* _DATASET RECORDS_
○ ○ ○ ○ ○

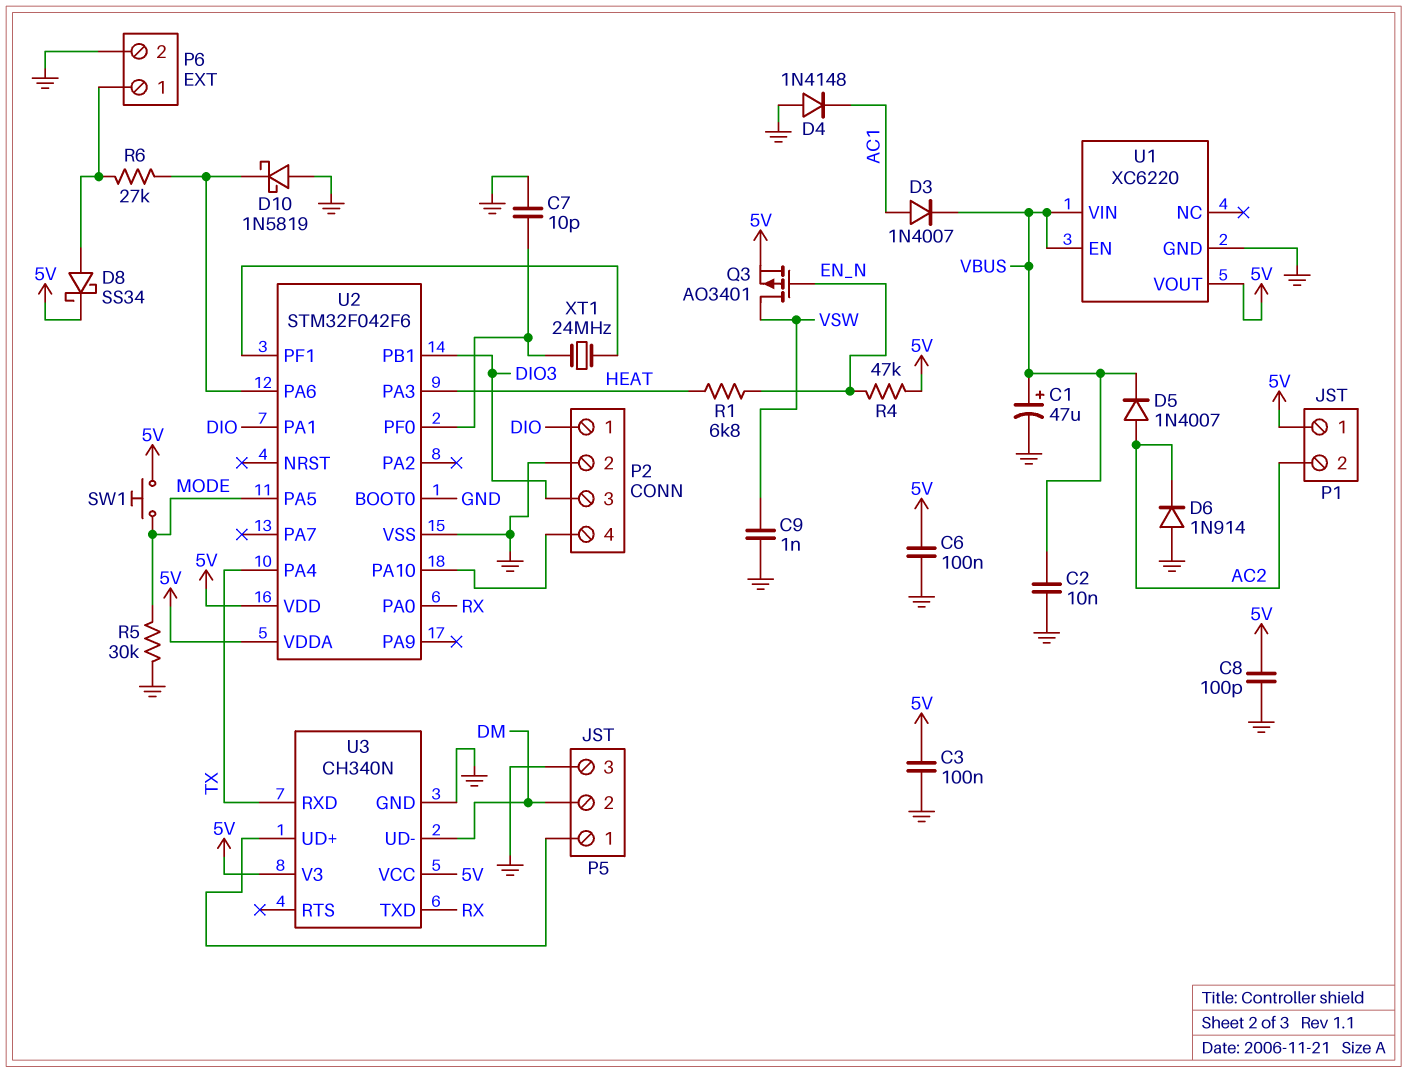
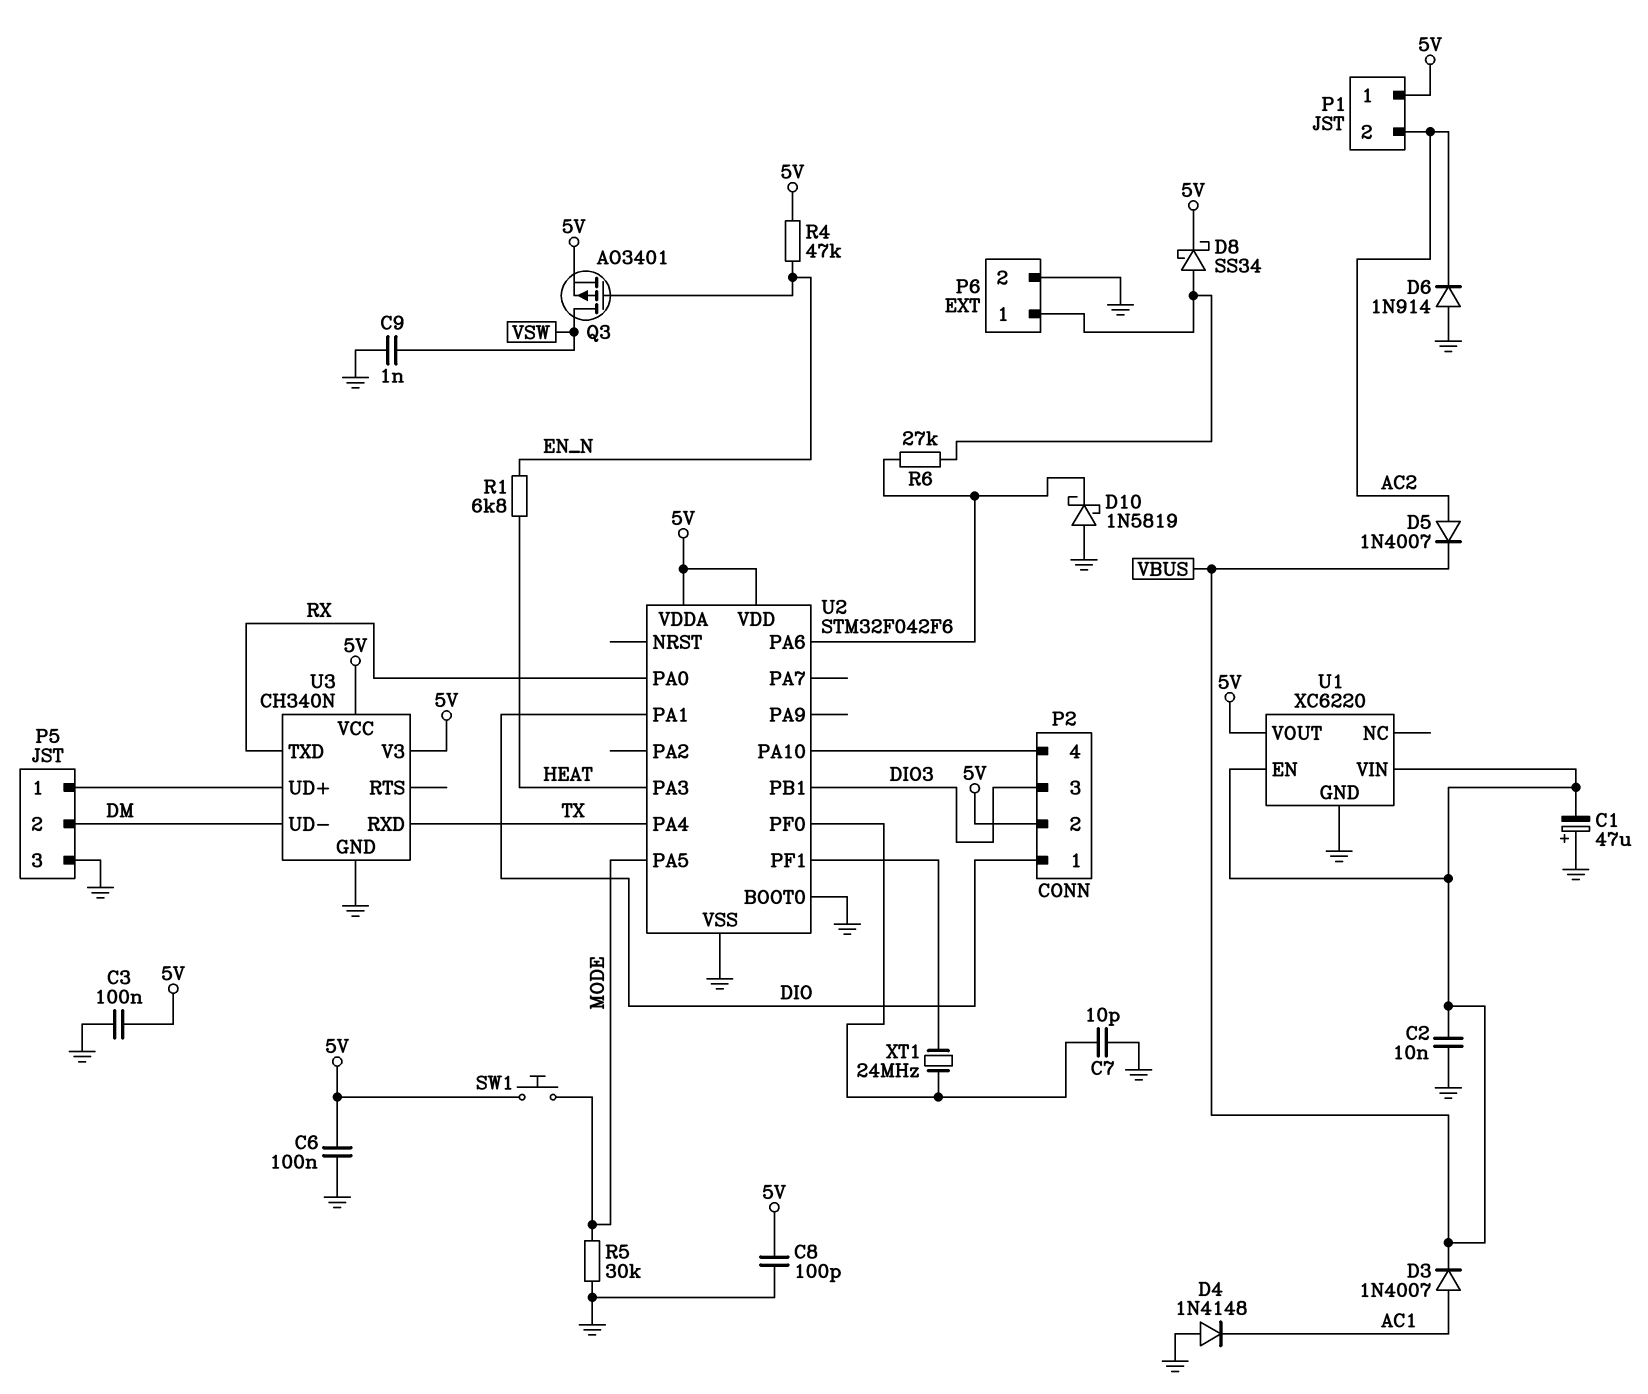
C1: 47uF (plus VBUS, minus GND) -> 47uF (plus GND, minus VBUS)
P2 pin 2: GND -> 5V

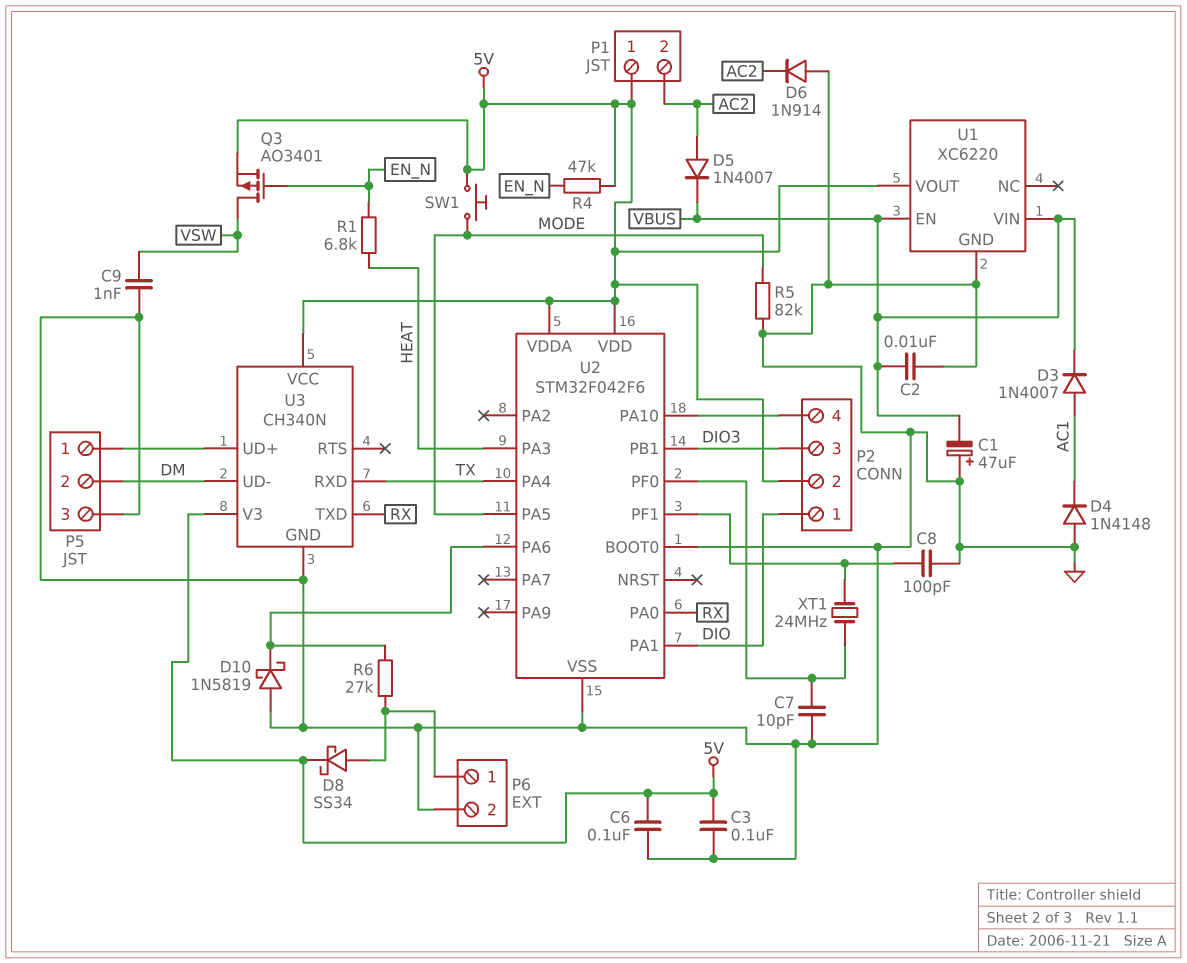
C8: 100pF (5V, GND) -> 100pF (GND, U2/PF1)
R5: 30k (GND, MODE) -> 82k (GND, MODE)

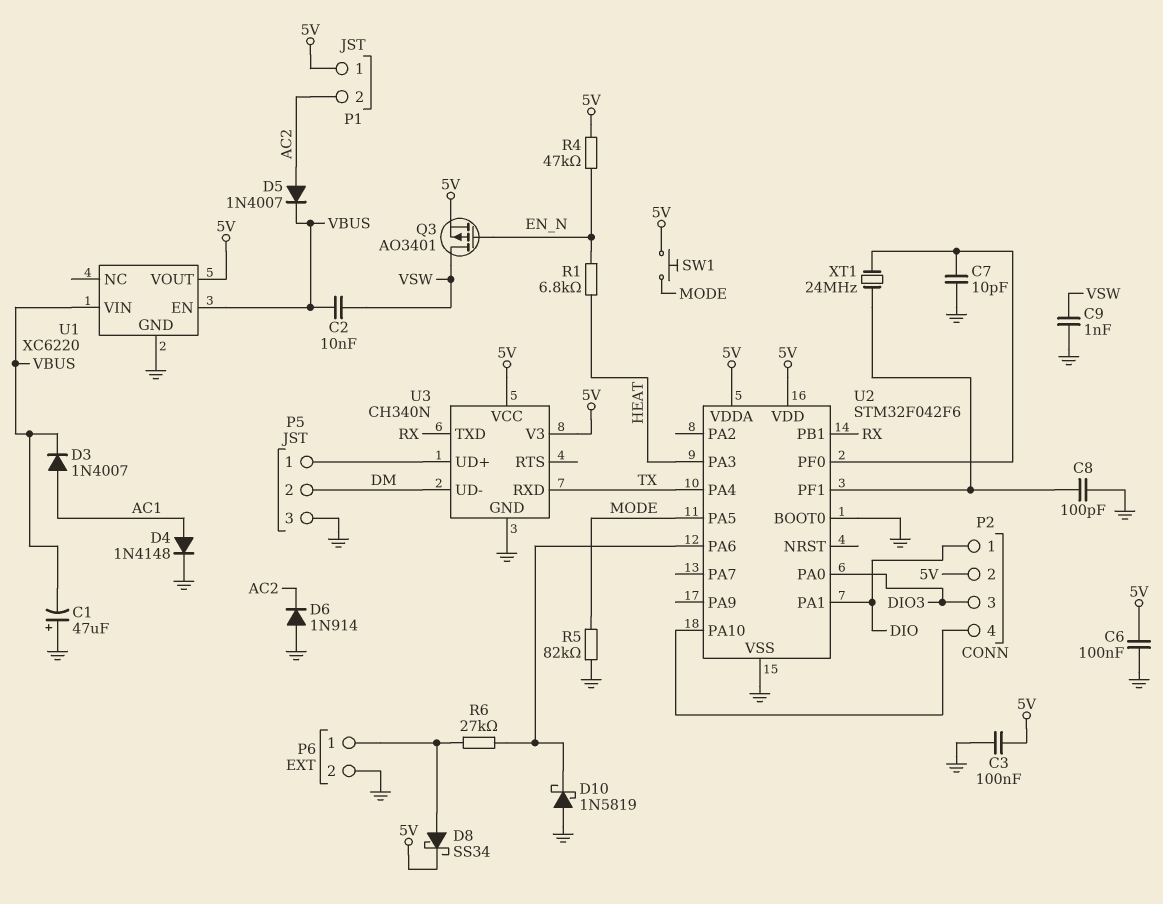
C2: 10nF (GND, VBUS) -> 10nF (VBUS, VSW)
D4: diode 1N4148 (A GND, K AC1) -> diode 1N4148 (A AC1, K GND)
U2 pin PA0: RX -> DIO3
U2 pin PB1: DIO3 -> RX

○ ○ ○ ○ ○

* _WHAT YOU SHOULD DO_
Repeat verbatim the lines from the one holding "R5: 30k (GND, MODE) -> 82k (GND, MODE)" through the end of the listing above, both ends included, but not the pictures.

* _ANSWER TO THIS TASK_
R5: 30k (GND, MODE) -> 82k (GND, MODE)

C2: 10nF (GND, VBUS) -> 10nF (VBUS, VSW)
D4: diode 1N4148 (A GND, K AC1) -> diode 1N4148 (A AC1, K GND)
U2 pin PA0: RX -> DIO3
U2 pin PB1: DIO3 -> RX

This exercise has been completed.